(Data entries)
··········

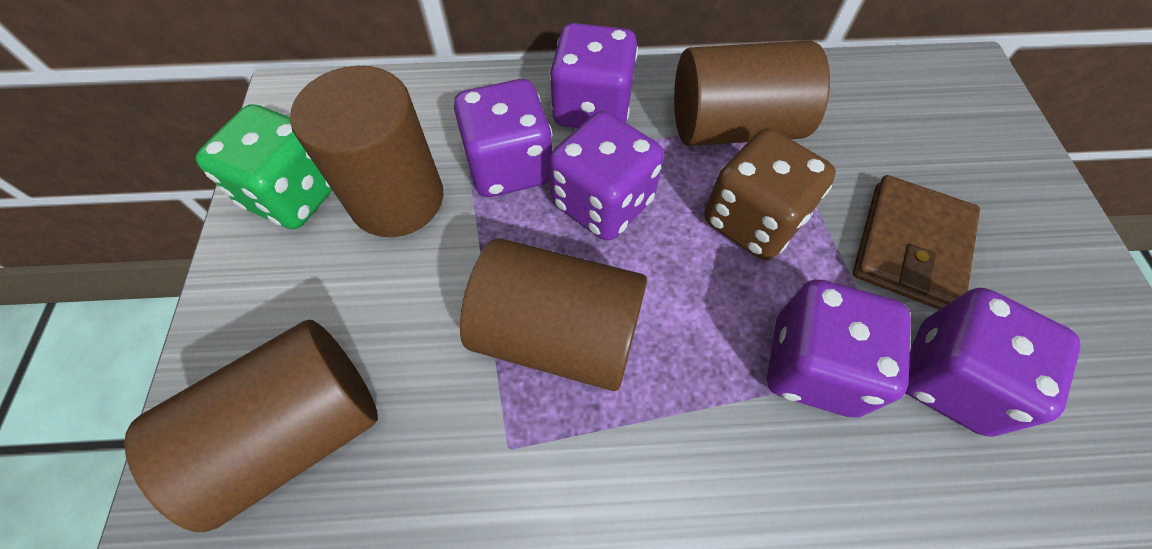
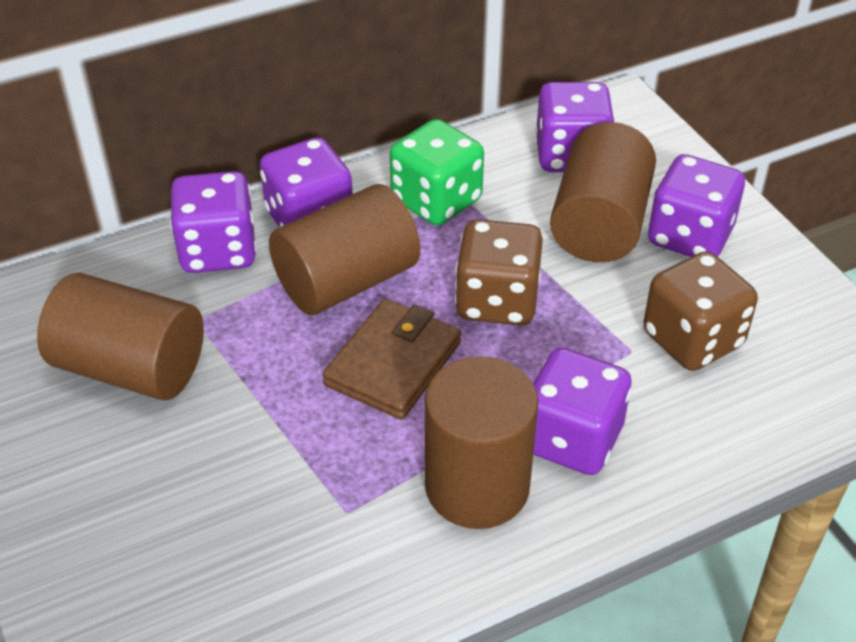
brown dice: 1 -> 2

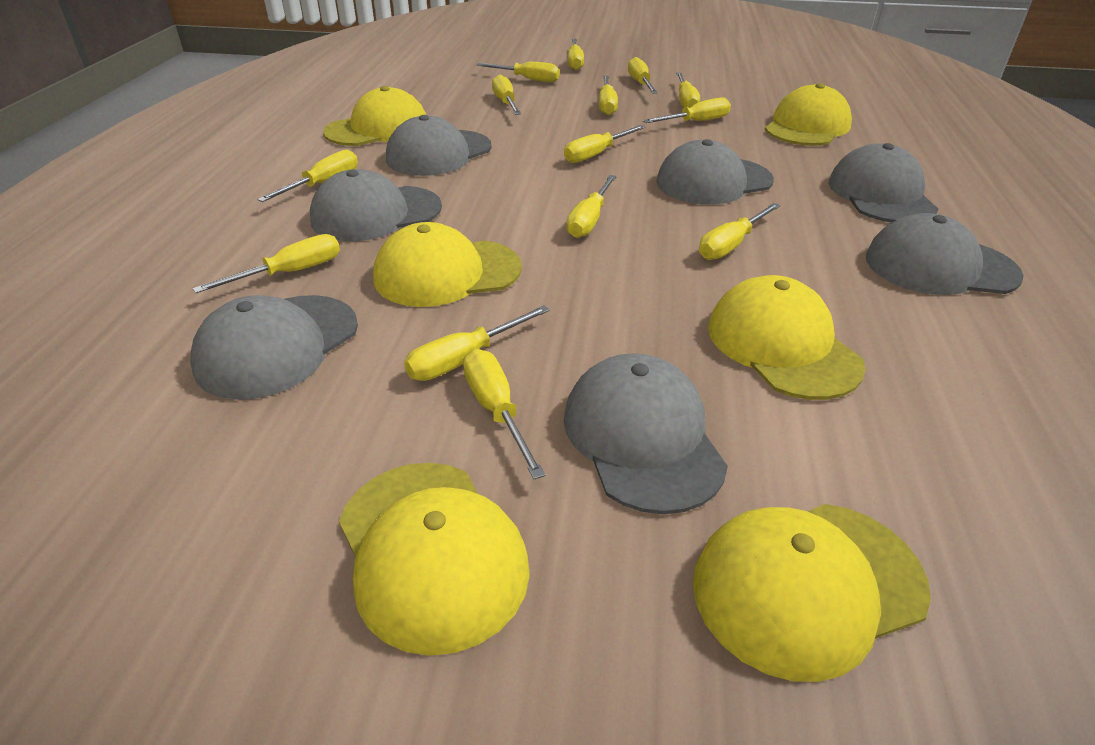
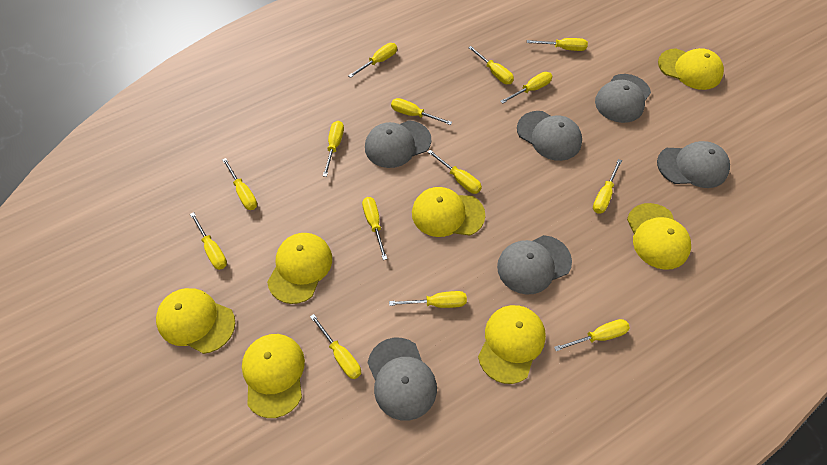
grey cap: 7 -> 6
yellow cap: 6 -> 7

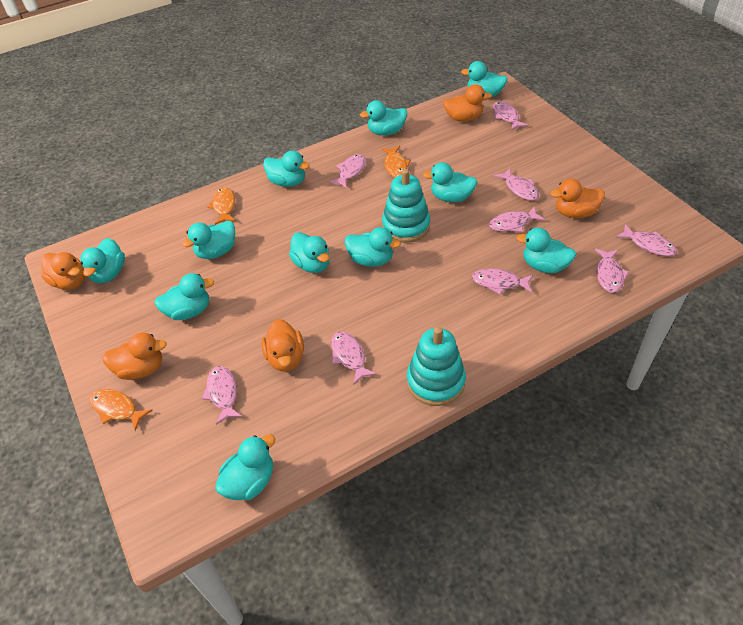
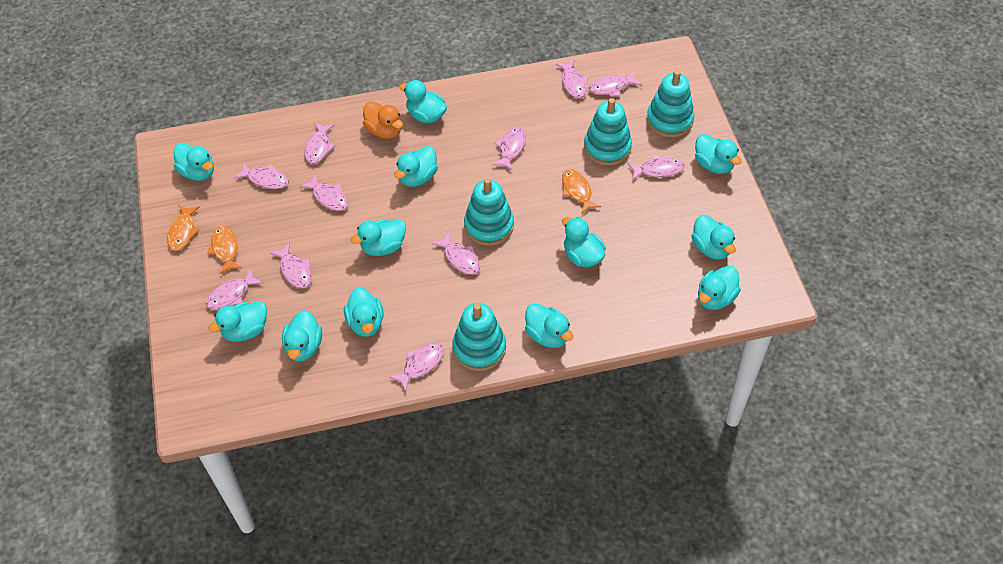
orange duck: 5 -> 1
pink fish: 9 -> 11
turquoise duck: 11 -> 12
turquoise stacking toy: 2 -> 4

··········

All lines in the entries above that hold the word "turquoise" need to be copied.

• _SOLUTION FOR THIS PROBLEM_
turquoise duck: 11 -> 12
turquoise stacking toy: 2 -> 4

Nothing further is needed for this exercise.